Exercise instructions >> Check every line of the material below, and show those that contain "semicircle".
* * * * *
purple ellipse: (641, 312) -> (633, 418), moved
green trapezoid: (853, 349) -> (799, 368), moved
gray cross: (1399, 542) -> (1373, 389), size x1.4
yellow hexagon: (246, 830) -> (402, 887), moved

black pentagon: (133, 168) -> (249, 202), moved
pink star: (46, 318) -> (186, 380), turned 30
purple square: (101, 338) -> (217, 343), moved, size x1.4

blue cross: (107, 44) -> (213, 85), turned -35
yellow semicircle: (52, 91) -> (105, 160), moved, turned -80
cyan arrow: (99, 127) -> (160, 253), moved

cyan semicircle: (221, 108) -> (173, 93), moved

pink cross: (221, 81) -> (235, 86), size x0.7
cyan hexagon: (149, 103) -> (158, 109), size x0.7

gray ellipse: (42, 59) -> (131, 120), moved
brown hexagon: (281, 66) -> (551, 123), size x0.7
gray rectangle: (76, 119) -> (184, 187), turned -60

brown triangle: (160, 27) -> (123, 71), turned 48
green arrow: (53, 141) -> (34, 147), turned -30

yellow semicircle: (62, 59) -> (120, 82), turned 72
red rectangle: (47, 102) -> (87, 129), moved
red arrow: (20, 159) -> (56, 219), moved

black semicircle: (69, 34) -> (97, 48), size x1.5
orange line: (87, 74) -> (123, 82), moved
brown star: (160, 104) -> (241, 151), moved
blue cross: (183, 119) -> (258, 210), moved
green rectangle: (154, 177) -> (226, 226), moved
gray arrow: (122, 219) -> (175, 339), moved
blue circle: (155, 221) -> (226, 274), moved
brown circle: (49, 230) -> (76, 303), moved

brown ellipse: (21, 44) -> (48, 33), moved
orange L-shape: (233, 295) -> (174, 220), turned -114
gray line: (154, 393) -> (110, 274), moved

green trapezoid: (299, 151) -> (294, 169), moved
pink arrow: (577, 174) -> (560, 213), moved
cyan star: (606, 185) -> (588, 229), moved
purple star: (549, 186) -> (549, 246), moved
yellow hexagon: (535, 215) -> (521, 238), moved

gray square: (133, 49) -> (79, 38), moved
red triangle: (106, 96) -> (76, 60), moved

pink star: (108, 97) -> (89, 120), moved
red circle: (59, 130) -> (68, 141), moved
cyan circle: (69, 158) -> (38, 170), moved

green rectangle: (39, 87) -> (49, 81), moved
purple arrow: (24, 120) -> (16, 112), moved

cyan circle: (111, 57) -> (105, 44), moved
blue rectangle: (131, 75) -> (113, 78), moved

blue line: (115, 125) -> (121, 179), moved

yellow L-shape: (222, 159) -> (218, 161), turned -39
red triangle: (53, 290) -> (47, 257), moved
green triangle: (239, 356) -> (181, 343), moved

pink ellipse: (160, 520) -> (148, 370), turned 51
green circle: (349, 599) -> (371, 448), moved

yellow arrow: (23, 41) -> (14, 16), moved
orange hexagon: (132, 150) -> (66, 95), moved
* * * * *
Answer to this exercise >>
yellow semicircle: (52, 91) -> (105, 160), moved, turned -80
cyan semicircle: (221, 108) -> (173, 93), moved
yellow semicircle: (62, 59) -> (120, 82), turned 72
black semicircle: (69, 34) -> (97, 48), size x1.5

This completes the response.